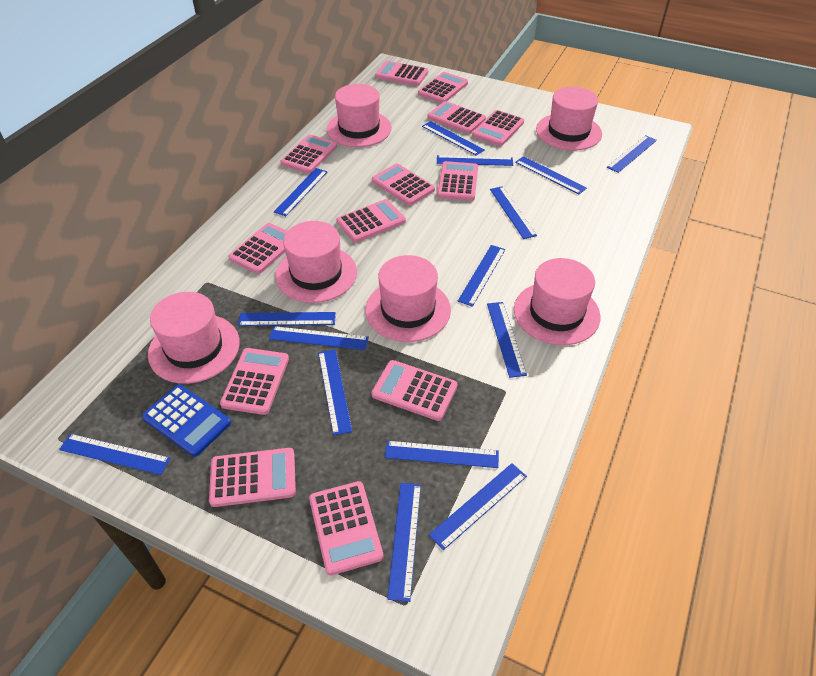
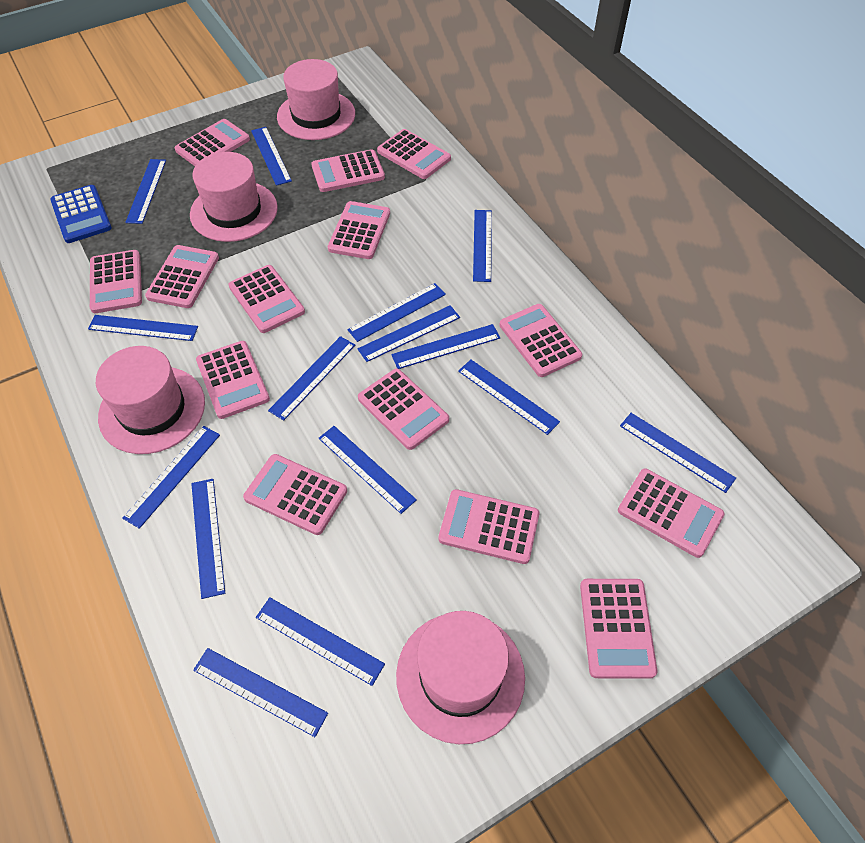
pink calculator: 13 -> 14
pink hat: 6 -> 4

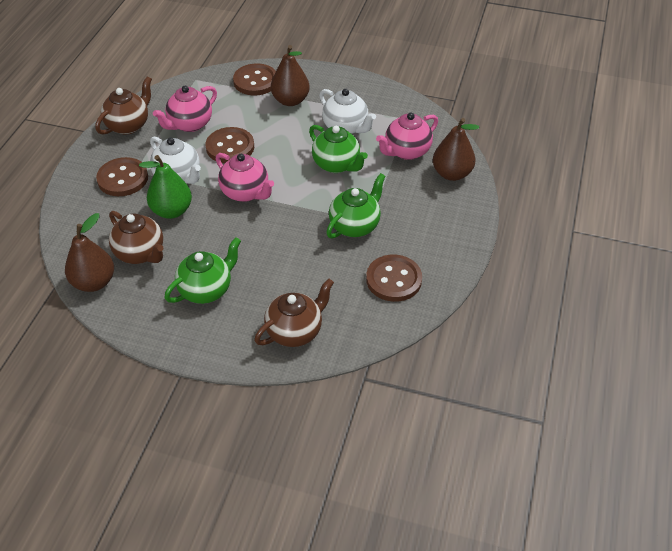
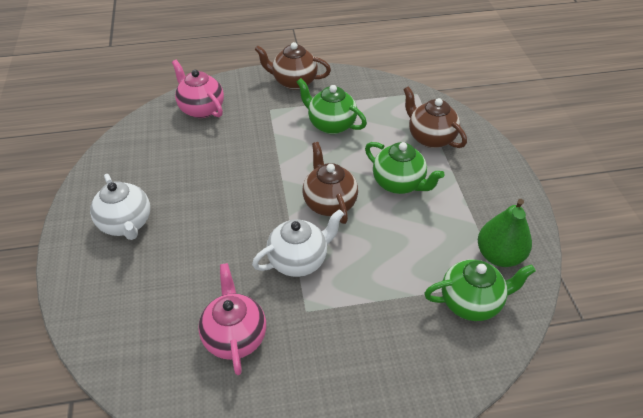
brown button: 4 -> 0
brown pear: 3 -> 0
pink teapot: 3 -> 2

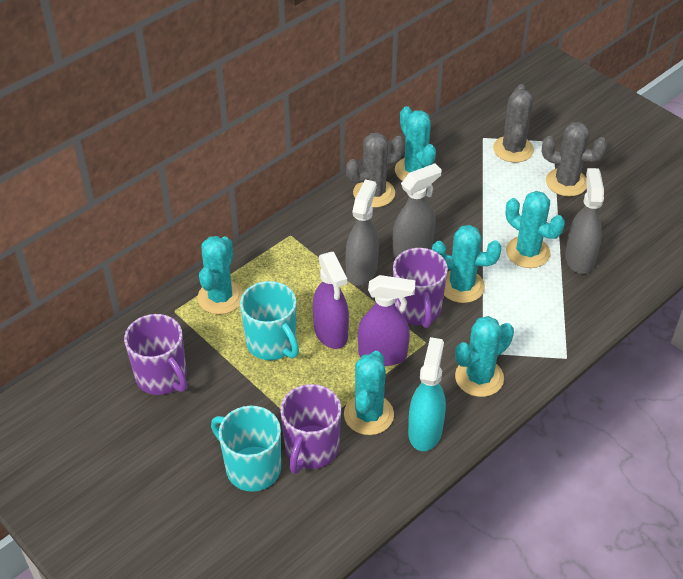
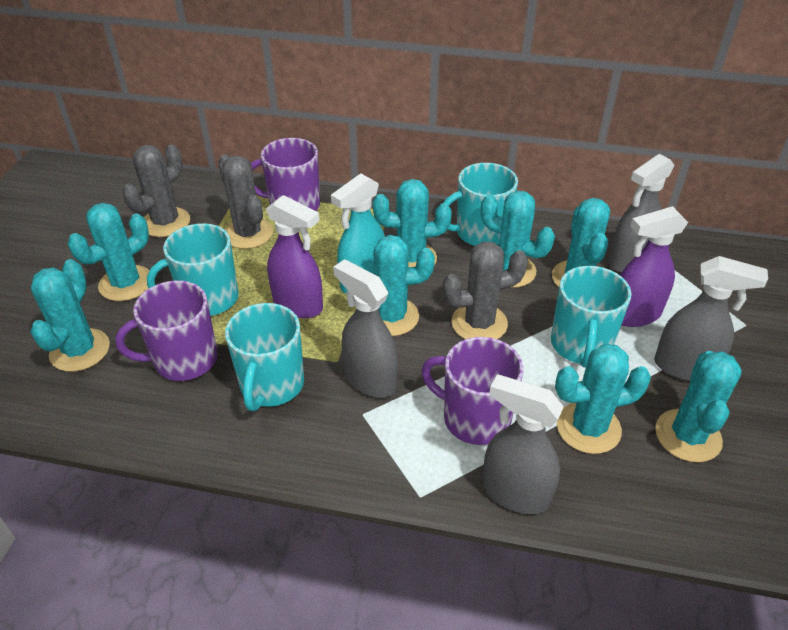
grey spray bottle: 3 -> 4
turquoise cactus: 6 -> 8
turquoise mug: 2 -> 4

_ _ _ _

> Work request: Show every line in the entries where the string "turquoise" occurs.

> Output of the task:
turquoise cactus: 6 -> 8
turquoise mug: 2 -> 4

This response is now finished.